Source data
+ + + + + + +
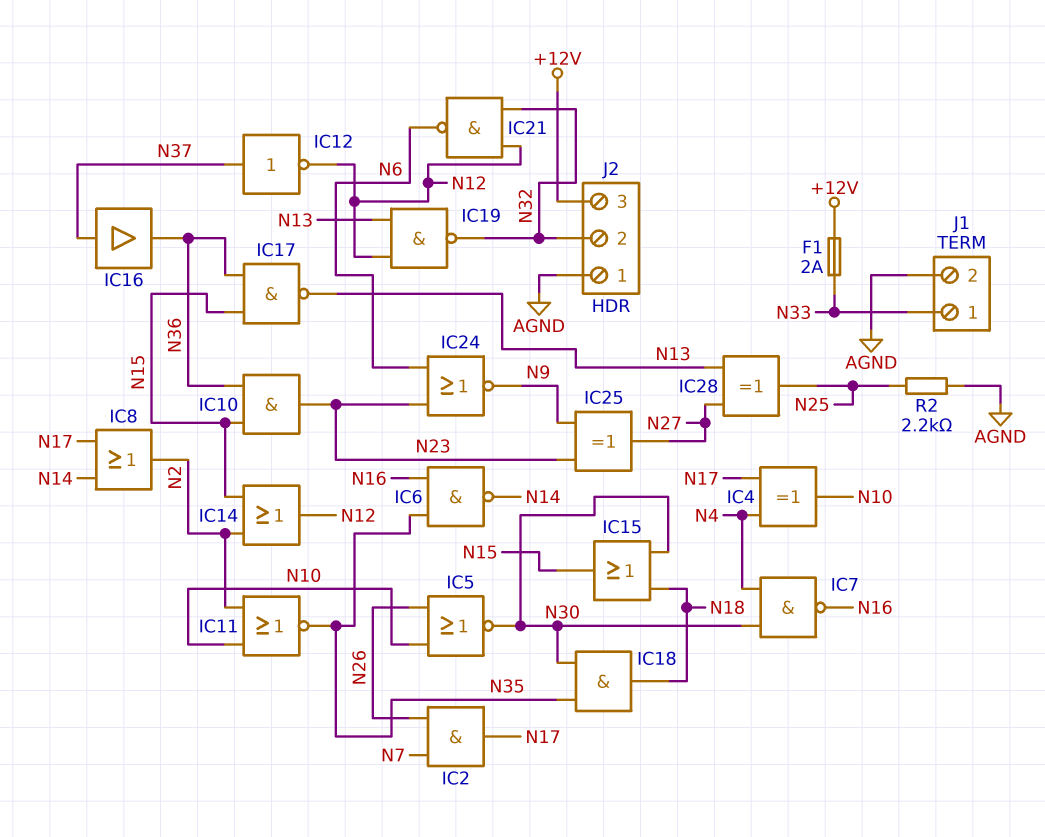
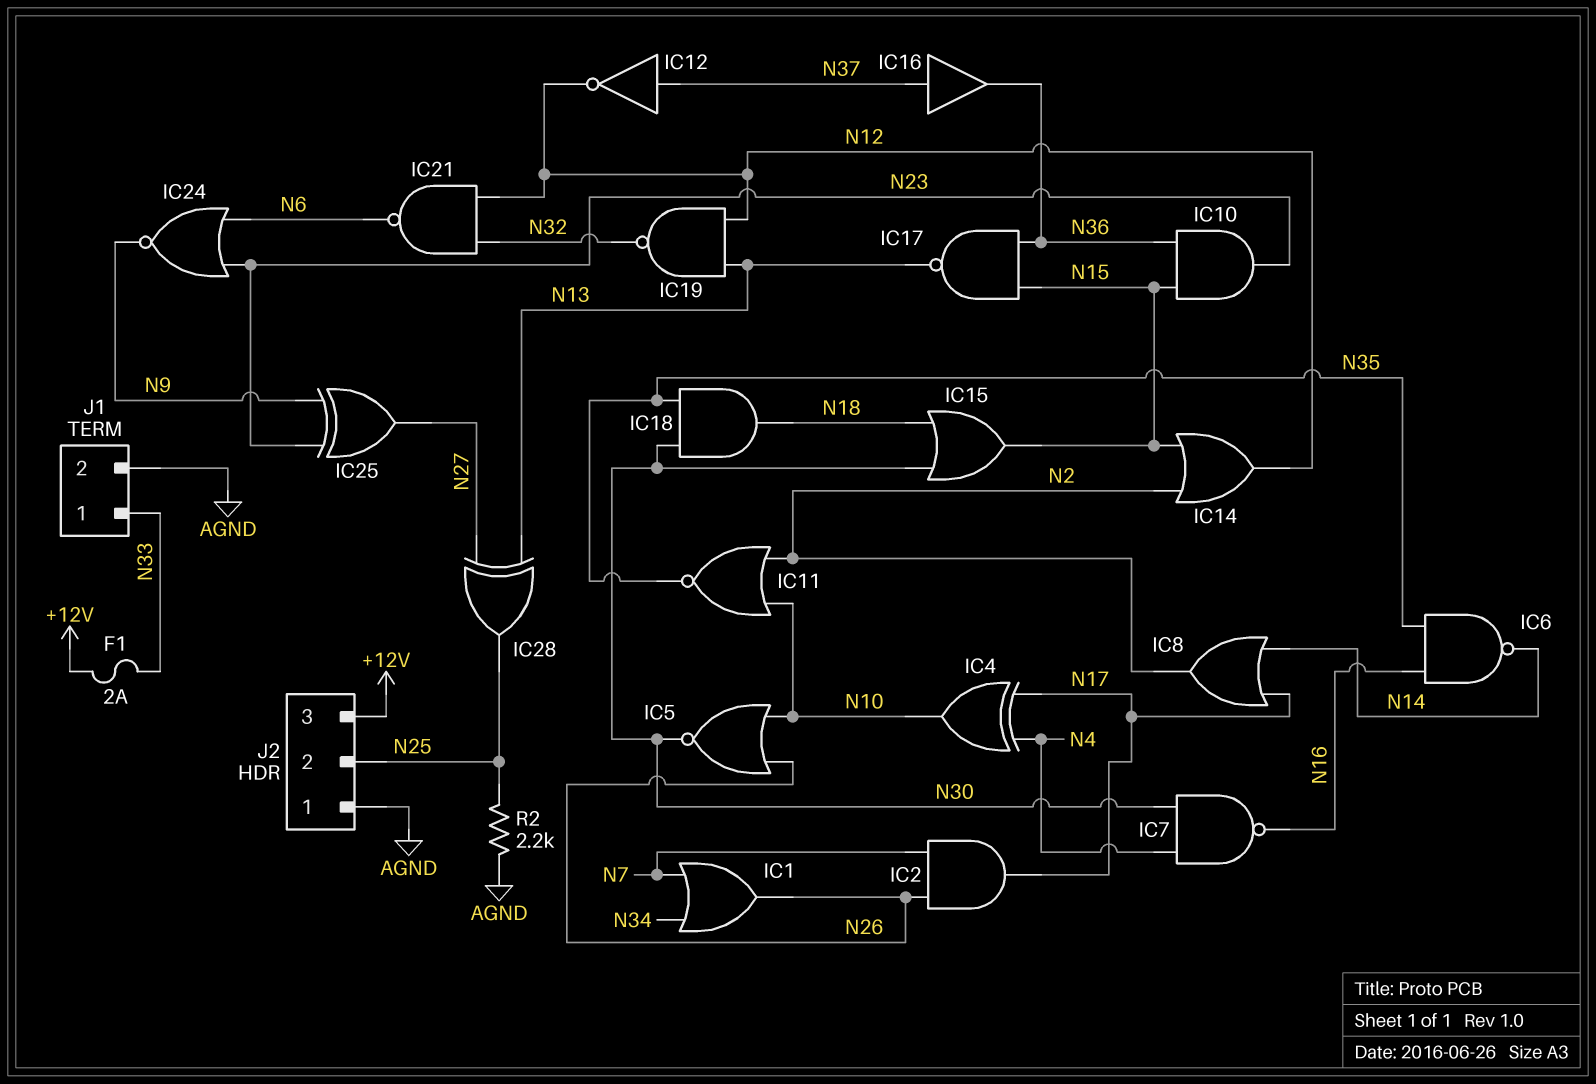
IC1: none -> OR (in N7, in N34, out N26)
J2 pin 2: N32 -> N25

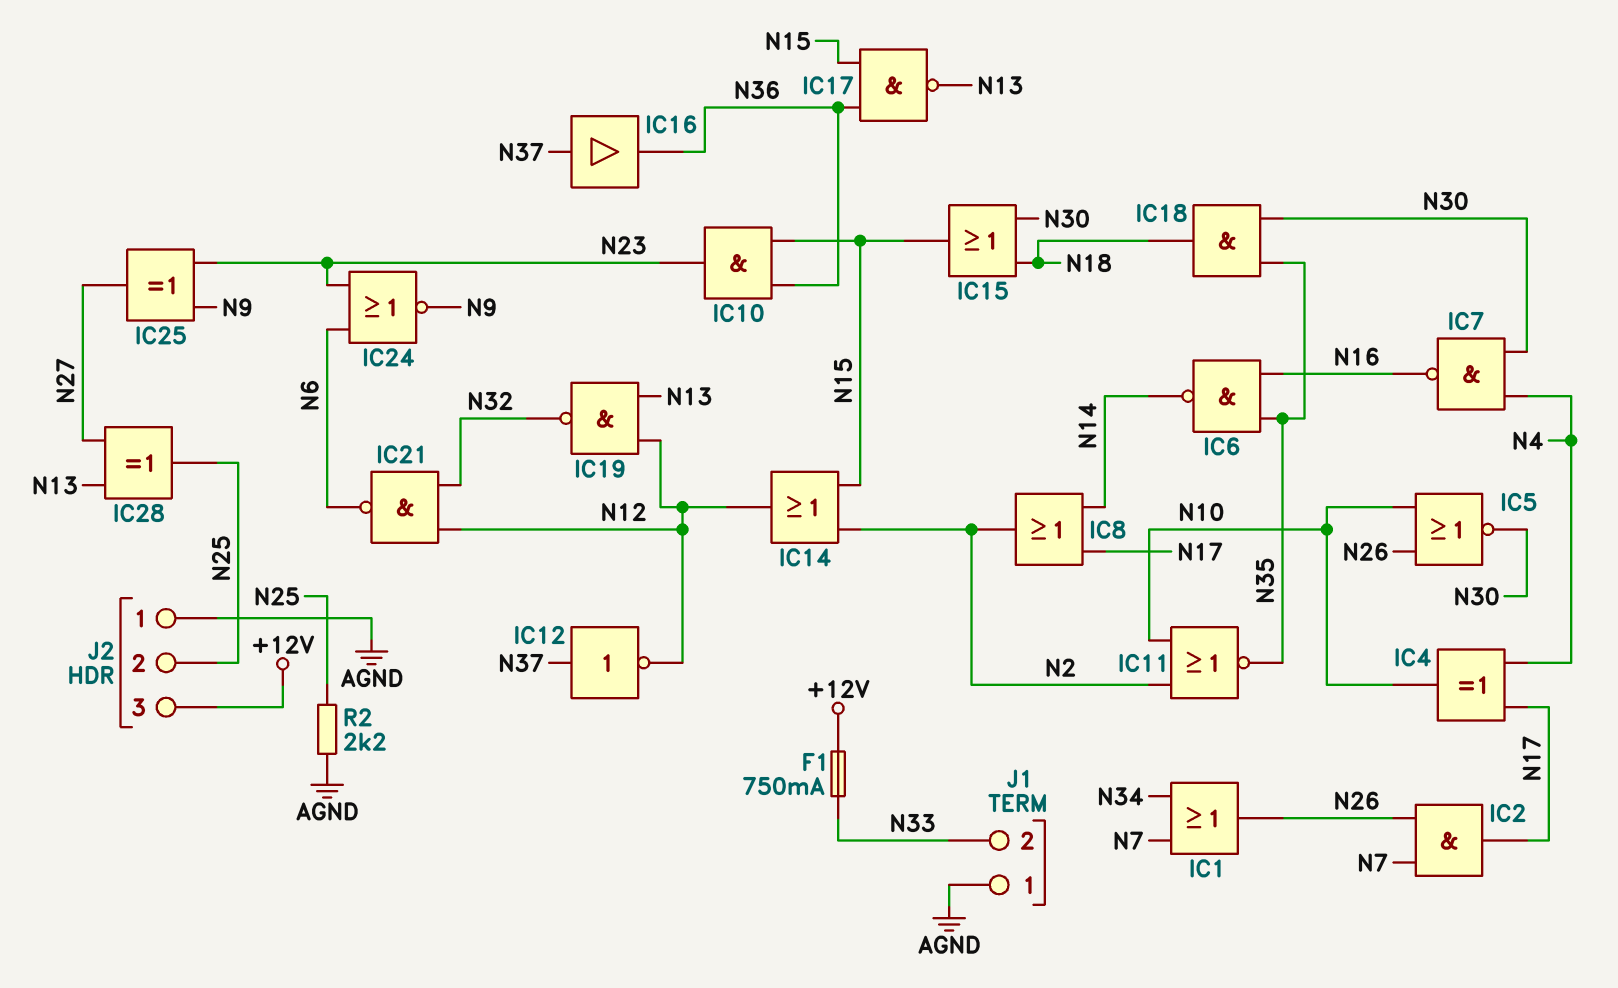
F1: 2A (+12V, N33) -> 750mA (+12V, N33)
J1 pin 1: N33 -> AGND
J1 pin 2: AGND -> N33

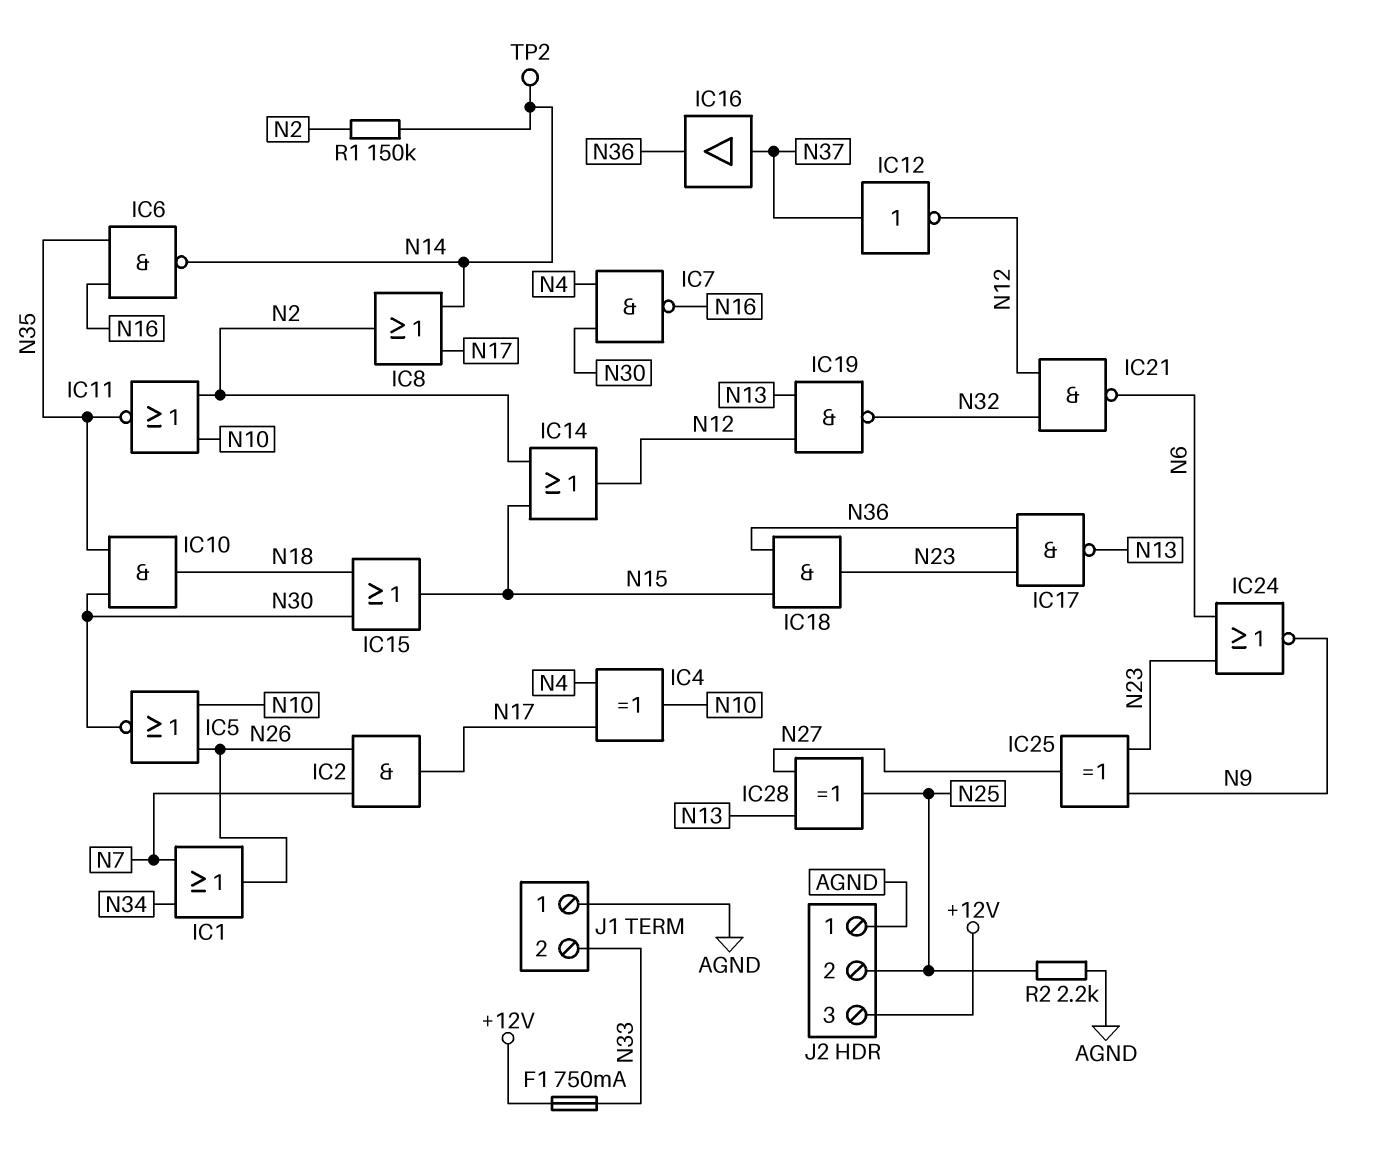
IC10: AND (in N15, in N36, out N23) -> AND (in N30, in N35, out N18)
IC17: NAND (in N15, in N36, out N13) -> NAND (in N23, in N36, out N13)
IC18: AND (in N30, in N35, out N18) -> AND (in N15, in N36, out N23)
R1: none -> 150k (N2, N14)
TP2: none -> test point (N14)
+ + + + + + +
> Problem statement
Go through the entries above and say how many lines include the word "none". Give the number only.

> Written answer
3